(Aerial feature coordinate data)
────────

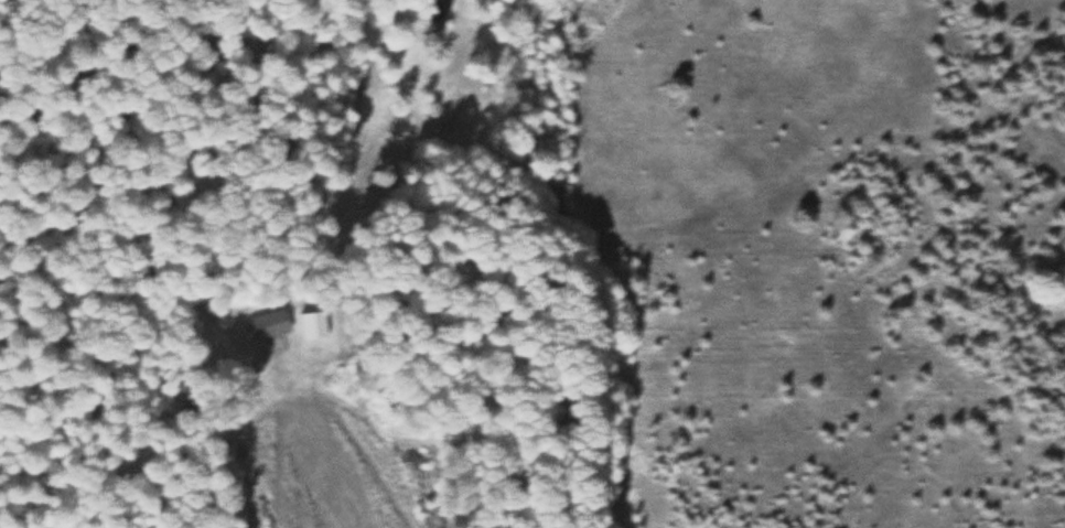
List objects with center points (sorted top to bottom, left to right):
building: (271, 319)

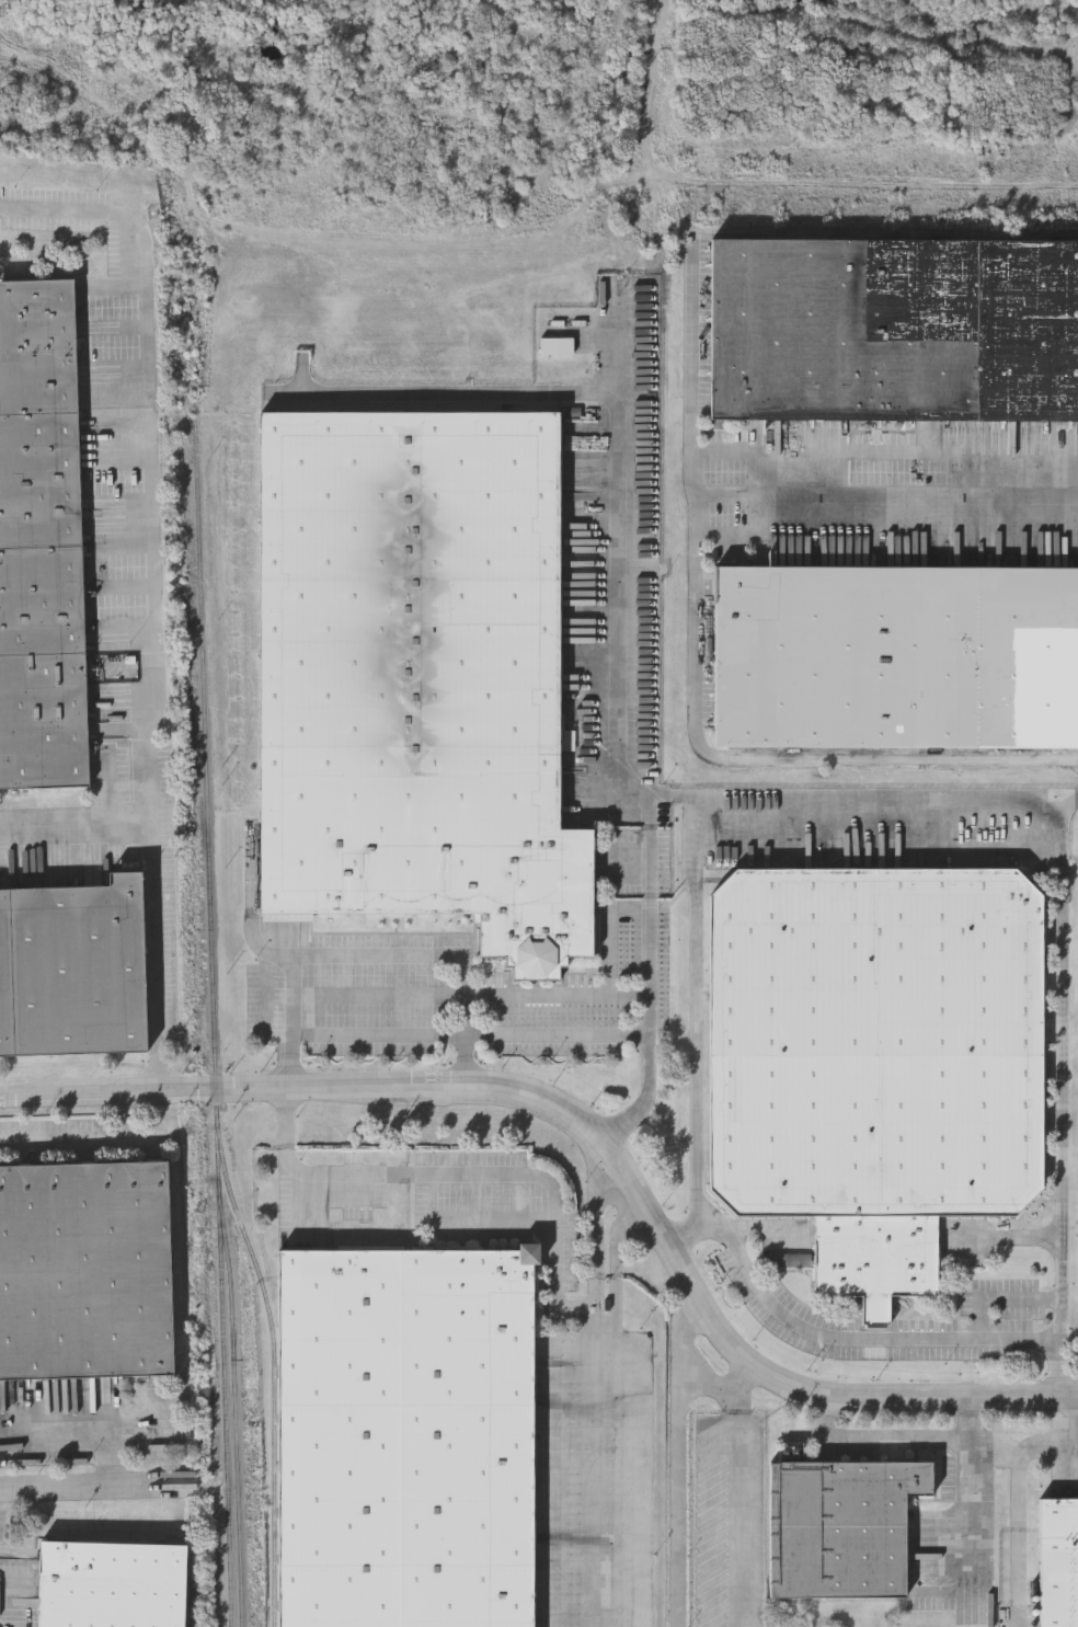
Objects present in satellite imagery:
building: (894, 333)
road: (448, 392)
road: (151, 451)
road: (765, 493)
building: (41, 539)
building: (896, 656)
building: (418, 675)
road: (614, 677)
road: (760, 757)
road: (673, 798)
road: (692, 832)
road: (154, 877)
road: (609, 934)
road: (379, 955)
building: (77, 978)
road: (468, 997)
railway: (212, 1009)
road: (488, 1037)
road: (463, 1045)
building: (875, 1062)
road: (463, 1070)
road: (289, 1073)
road: (1057, 1093)
road: (626, 1120)
road: (82, 1135)
road: (597, 1136)
road: (319, 1172)
road: (615, 1176)
road: (456, 1222)
road: (1004, 1239)
building: (86, 1281)
road: (606, 1323)
road: (832, 1334)
railway: (276, 1366)
railway: (235, 1410)
road: (1074, 1419)
road: (74, 1438)
building: (407, 1438)
road: (876, 1438)
road: (682, 1462)
road: (602, 1475)
road: (102, 1481)
road: (967, 1491)
road: (741, 1494)
road: (1017, 1508)
building: (840, 1529)
building: (1058, 1563)
building: (110, 1586)
railway: (192, 1600)

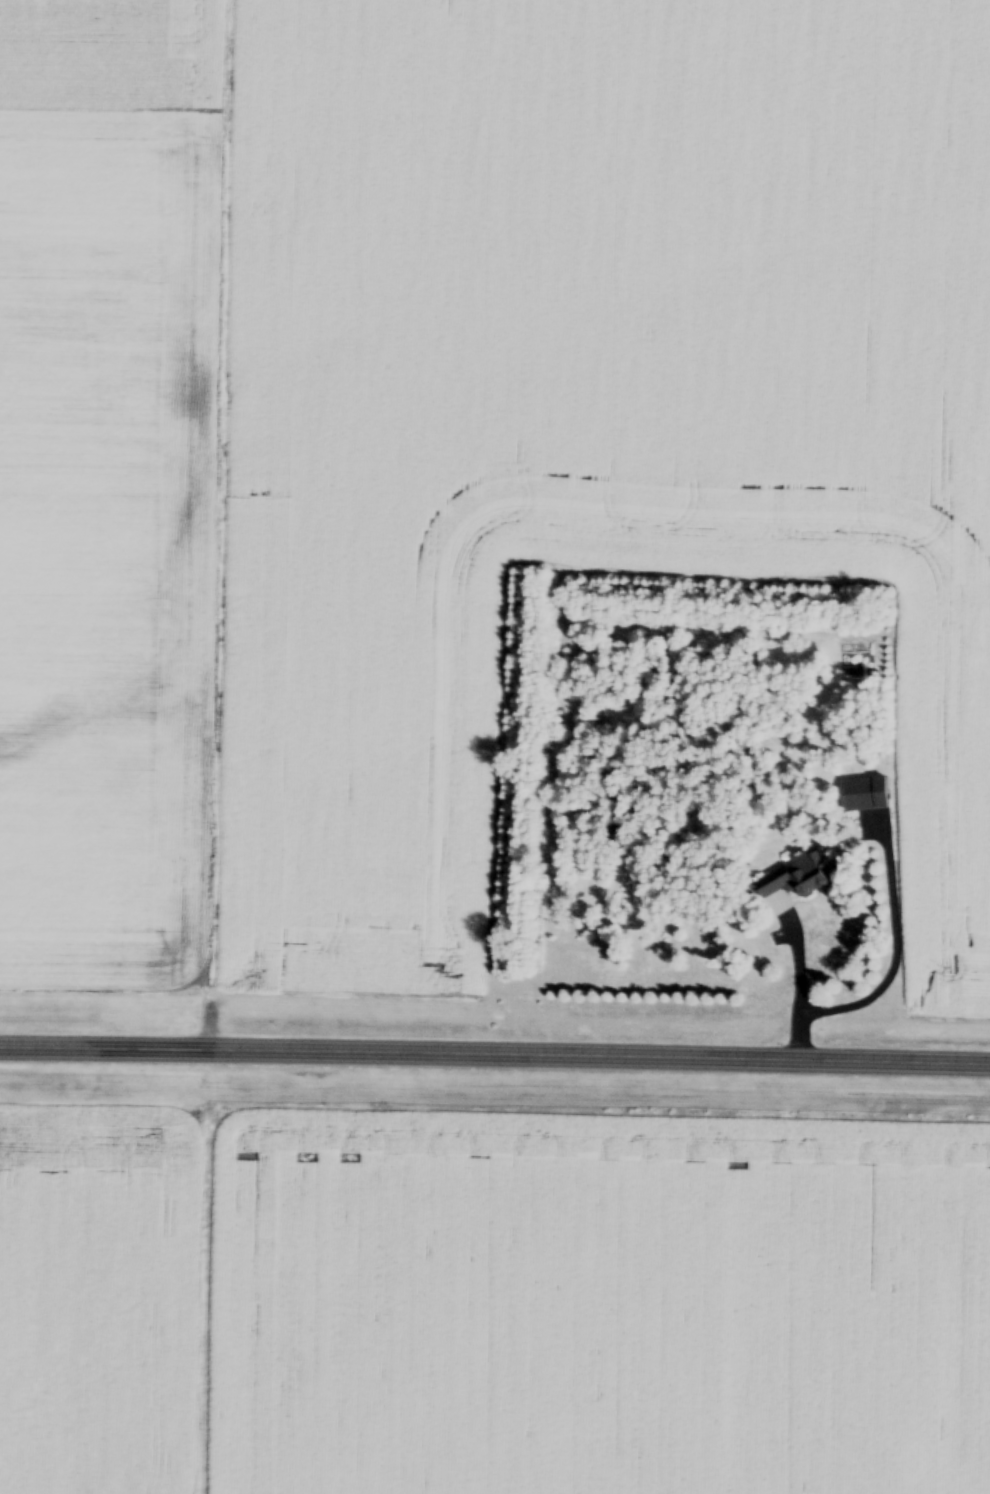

────────

→ REQUIRED ACTION
The response has to be an exact copy of all the data, pictures excluded.

→ REPLY TO THE EXERCISE
List objects with center points (sorted top to bottom, left to right):
building: (271, 319)

Objects present in satellite imagery:
building: (894, 333)
road: (448, 392)
road: (151, 451)
road: (765, 493)
building: (41, 539)
building: (896, 656)
building: (418, 675)
road: (614, 677)
road: (760, 757)
road: (673, 798)
road: (692, 832)
road: (154, 877)
road: (609, 934)
road: (379, 955)
building: (77, 978)
road: (468, 997)
railway: (212, 1009)
road: (488, 1037)
road: (463, 1045)
building: (875, 1062)
road: (463, 1070)
road: (289, 1073)
road: (1057, 1093)
road: (626, 1120)
road: (82, 1135)
road: (597, 1136)
road: (319, 1172)
road: (615, 1176)
road: (456, 1222)
road: (1004, 1239)
building: (86, 1281)
road: (606, 1323)
road: (832, 1334)
railway: (276, 1366)
railway: (235, 1410)
road: (1074, 1419)
road: (74, 1438)
building: (407, 1438)
road: (876, 1438)
road: (682, 1462)
road: (602, 1475)
road: (102, 1481)
road: (967, 1491)
road: (741, 1494)
road: (1017, 1508)
building: (840, 1529)
building: (1058, 1563)
building: (110, 1586)
railway: (192, 1600)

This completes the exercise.